*** Opening of Extracted data ***
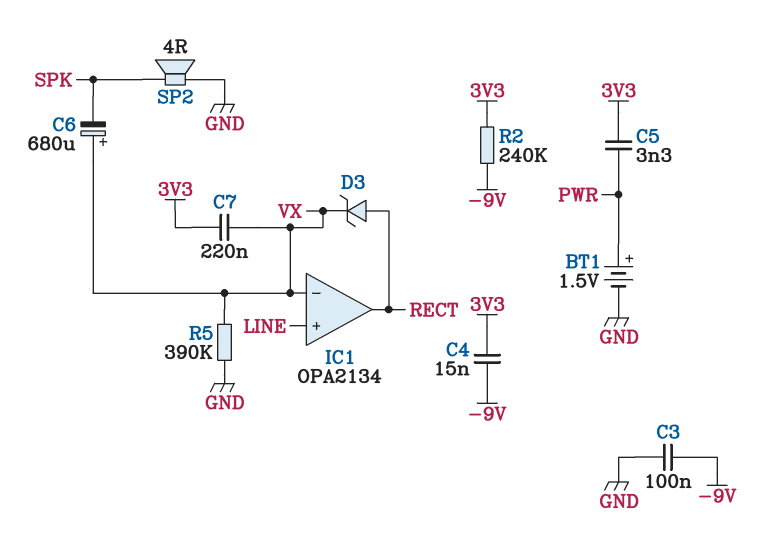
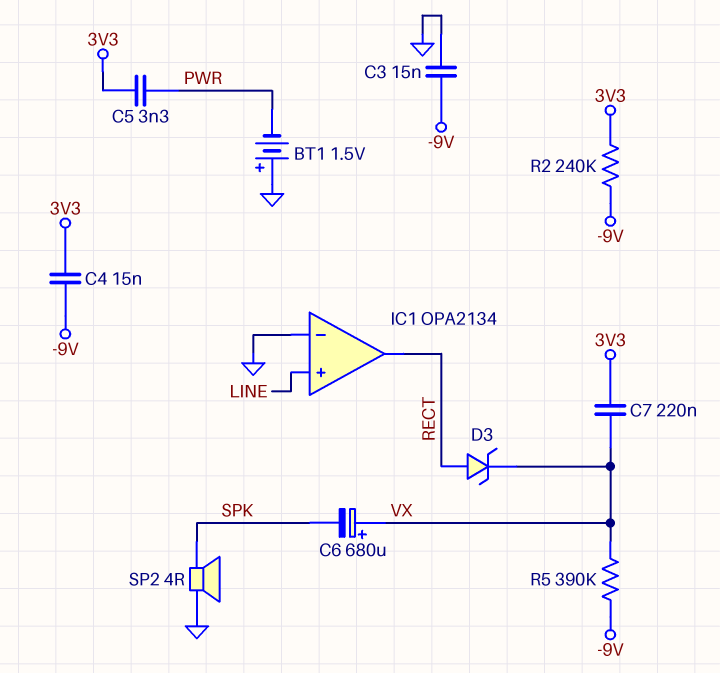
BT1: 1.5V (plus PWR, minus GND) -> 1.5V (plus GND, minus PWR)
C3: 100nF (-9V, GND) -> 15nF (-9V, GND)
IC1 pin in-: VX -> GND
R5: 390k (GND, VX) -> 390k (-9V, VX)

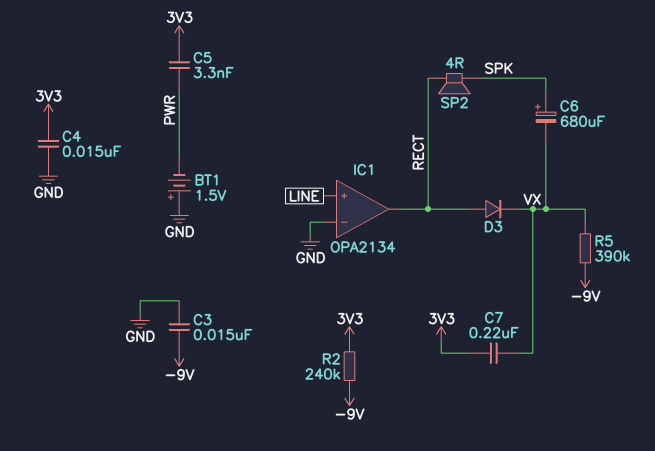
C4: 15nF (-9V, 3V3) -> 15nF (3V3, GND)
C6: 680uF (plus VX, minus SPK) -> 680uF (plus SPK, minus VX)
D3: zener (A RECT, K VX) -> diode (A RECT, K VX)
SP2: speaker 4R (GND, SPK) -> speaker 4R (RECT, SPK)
*** Close of Extracted data ***
*** Opening of Extracted data ***
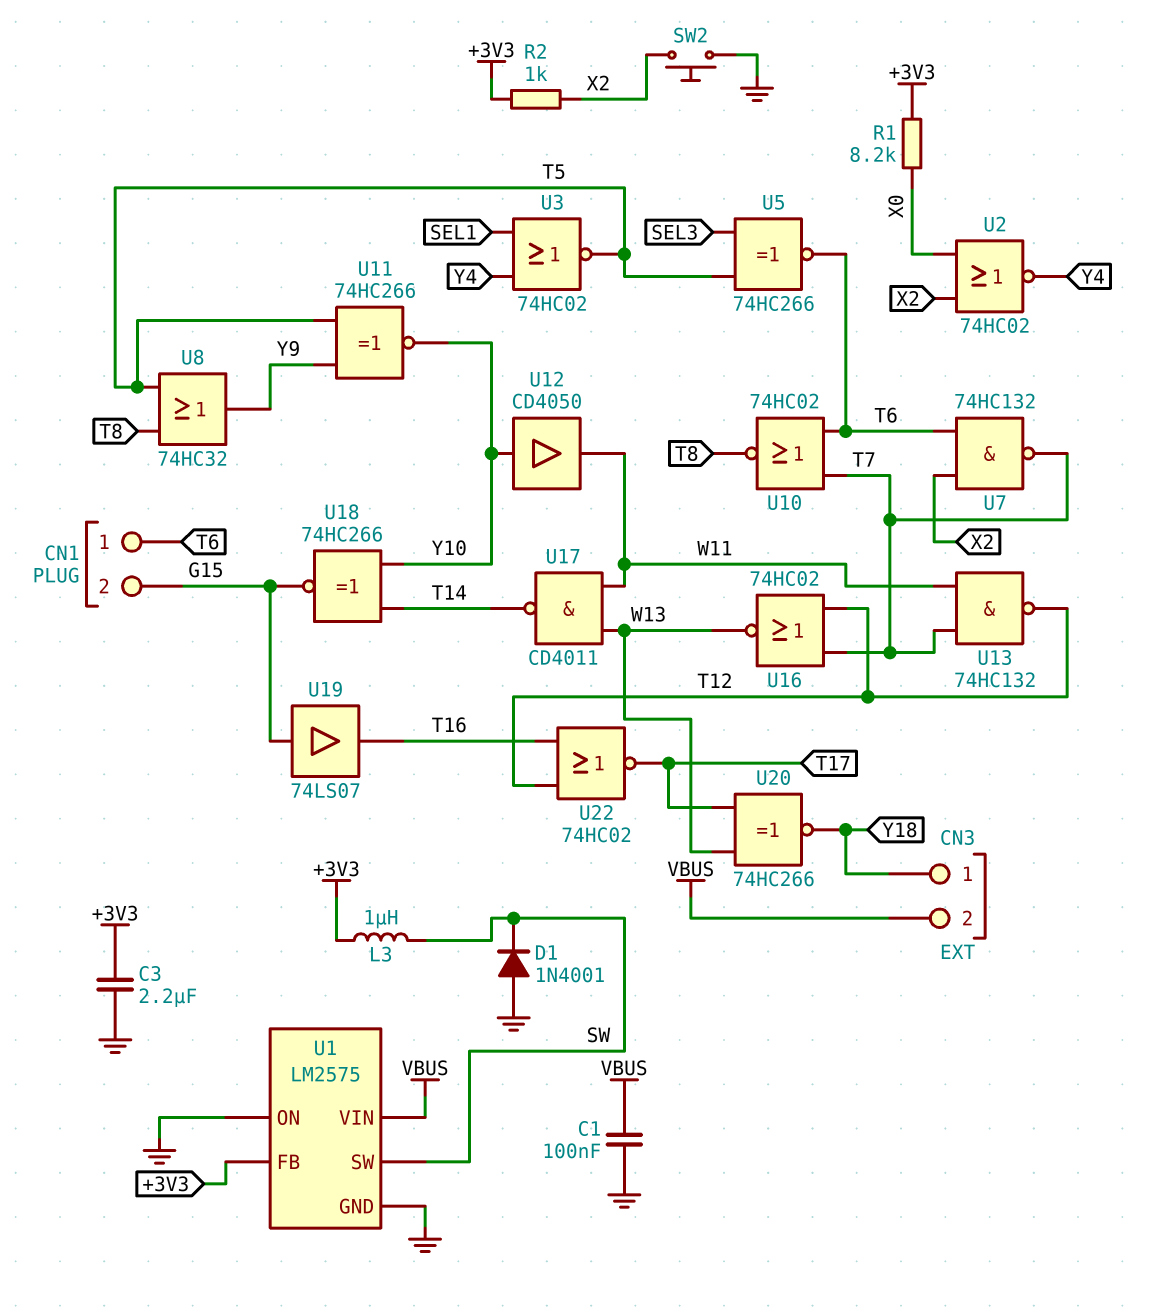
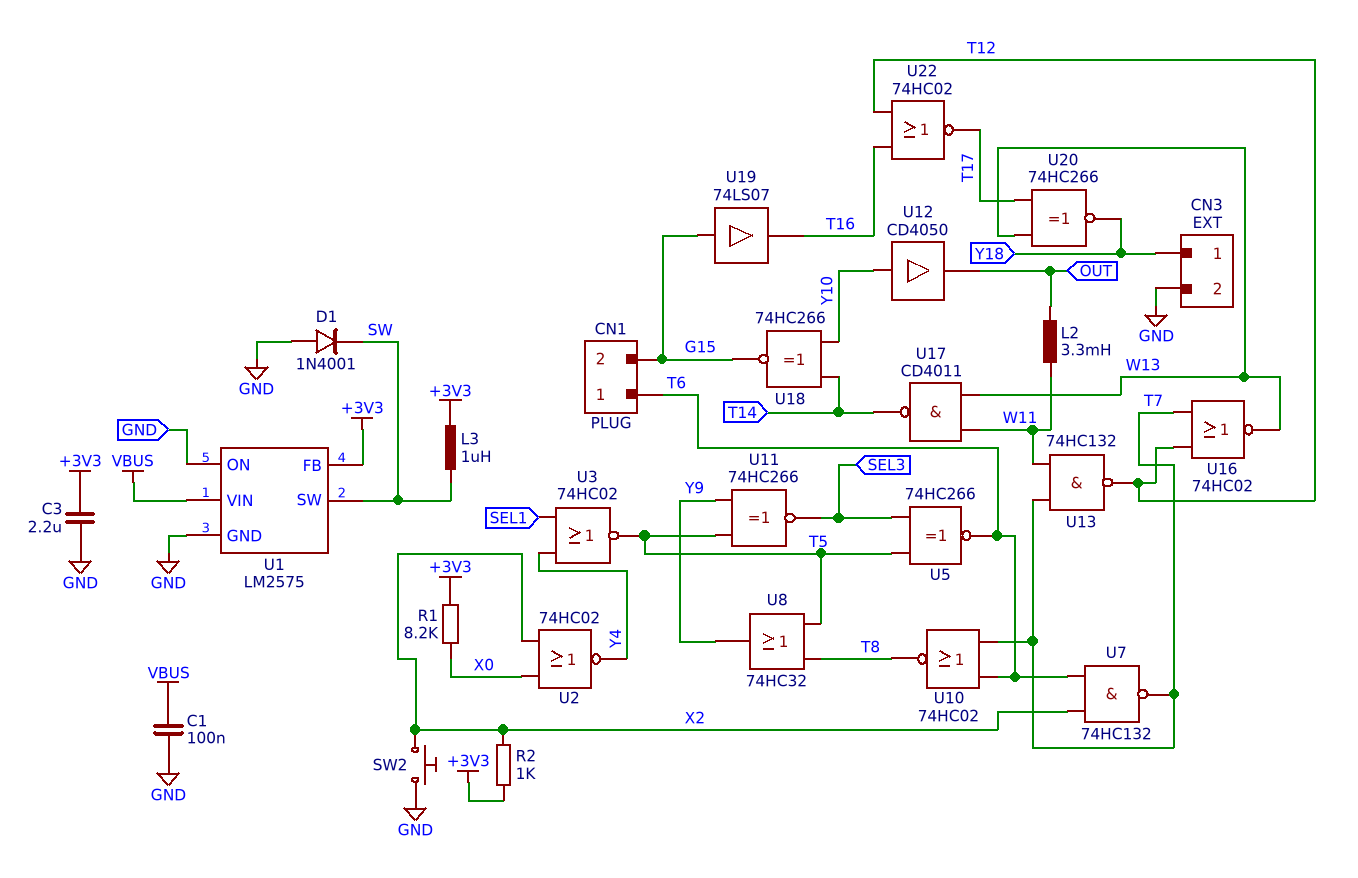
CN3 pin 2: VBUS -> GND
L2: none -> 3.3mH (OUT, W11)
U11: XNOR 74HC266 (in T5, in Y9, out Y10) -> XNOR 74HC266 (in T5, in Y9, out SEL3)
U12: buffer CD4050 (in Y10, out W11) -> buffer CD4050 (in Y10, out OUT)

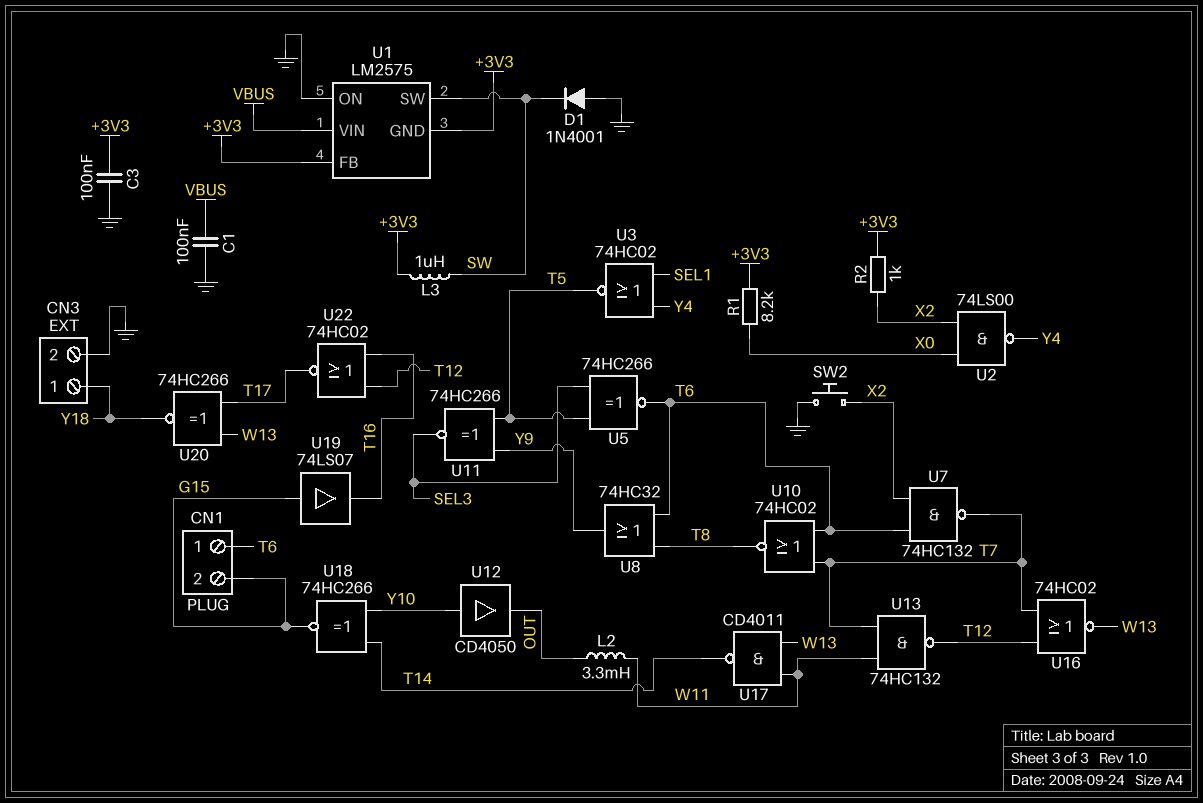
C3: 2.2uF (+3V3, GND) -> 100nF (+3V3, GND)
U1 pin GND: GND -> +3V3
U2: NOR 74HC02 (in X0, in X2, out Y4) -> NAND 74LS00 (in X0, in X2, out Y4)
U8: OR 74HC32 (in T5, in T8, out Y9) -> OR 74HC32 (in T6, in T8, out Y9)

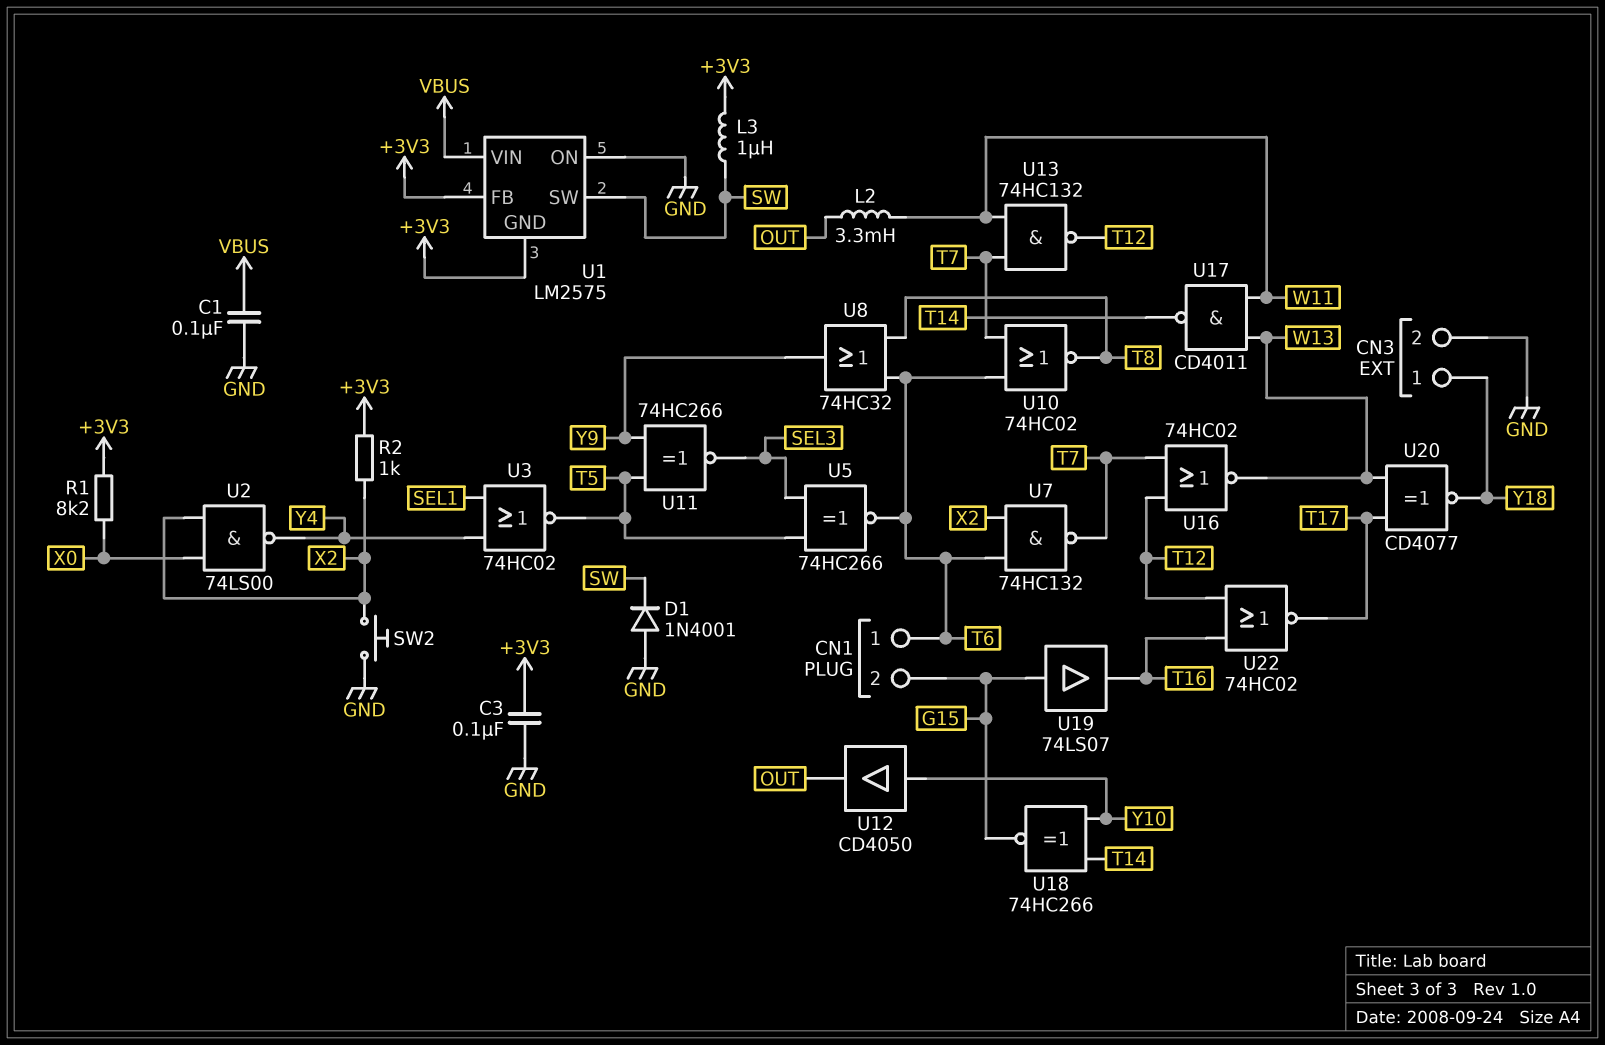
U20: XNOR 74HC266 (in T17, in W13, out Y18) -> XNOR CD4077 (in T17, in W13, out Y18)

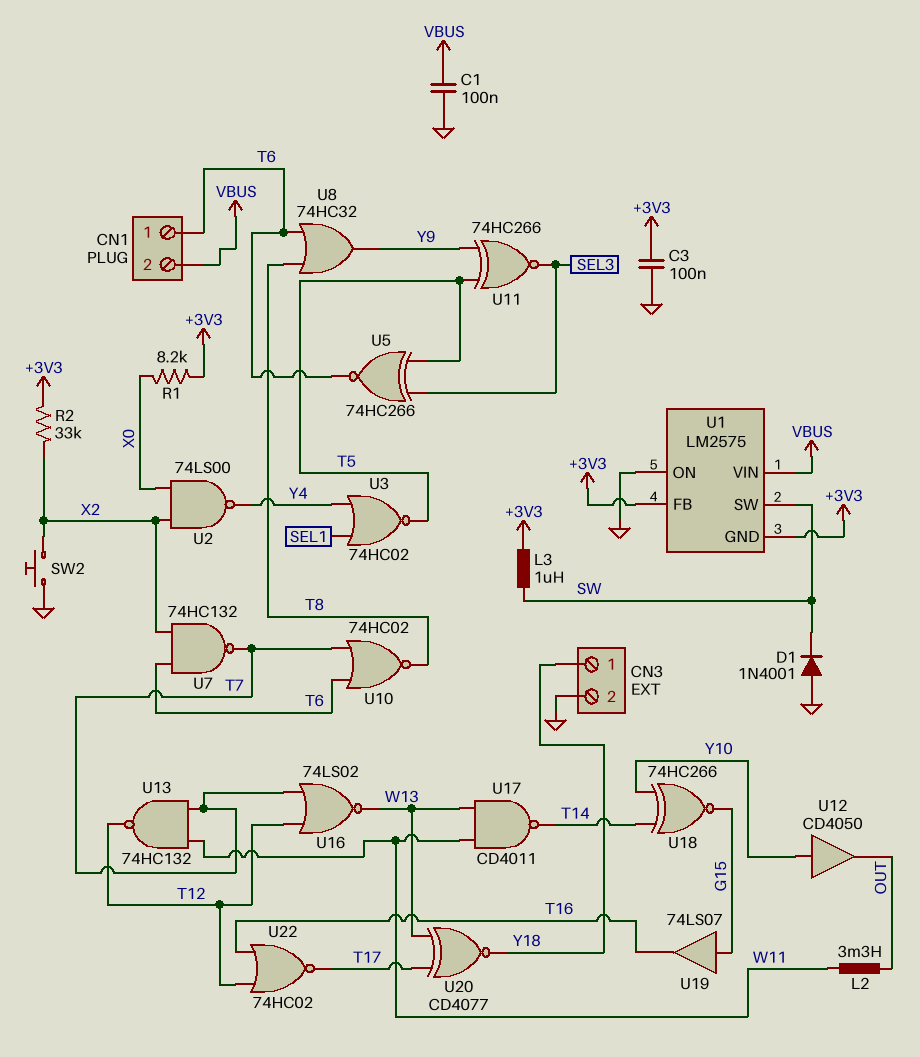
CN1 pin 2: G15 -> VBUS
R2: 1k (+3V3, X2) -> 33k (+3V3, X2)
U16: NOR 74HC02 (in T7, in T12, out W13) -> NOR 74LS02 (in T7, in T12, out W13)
*** Close of Extracted data ***
Starting at the line above that has "C3: 2.2uF (+3V3, GND) -> 100nF (+3V3, GND)" and ending at the line that has "U16: NOR 74HC02", copy each line exactly, leaving the pictures out and adding nothing.

[Task result]
C3: 2.2uF (+3V3, GND) -> 100nF (+3V3, GND)
U1 pin GND: GND -> +3V3
U2: NOR 74HC02 (in X0, in X2, out Y4) -> NAND 74LS00 (in X0, in X2, out Y4)
U8: OR 74HC32 (in T5, in T8, out Y9) -> OR 74HC32 (in T6, in T8, out Y9)

U20: XNOR 74HC266 (in T17, in W13, out Y18) -> XNOR CD4077 (in T17, in W13, out Y18)

CN1 pin 2: G15 -> VBUS
R2: 1k (+3V3, X2) -> 33k (+3V3, X2)
U16: NOR 74HC02 (in T7, in T12, out W13) -> NOR 74LS02 (in T7, in T12, out W13)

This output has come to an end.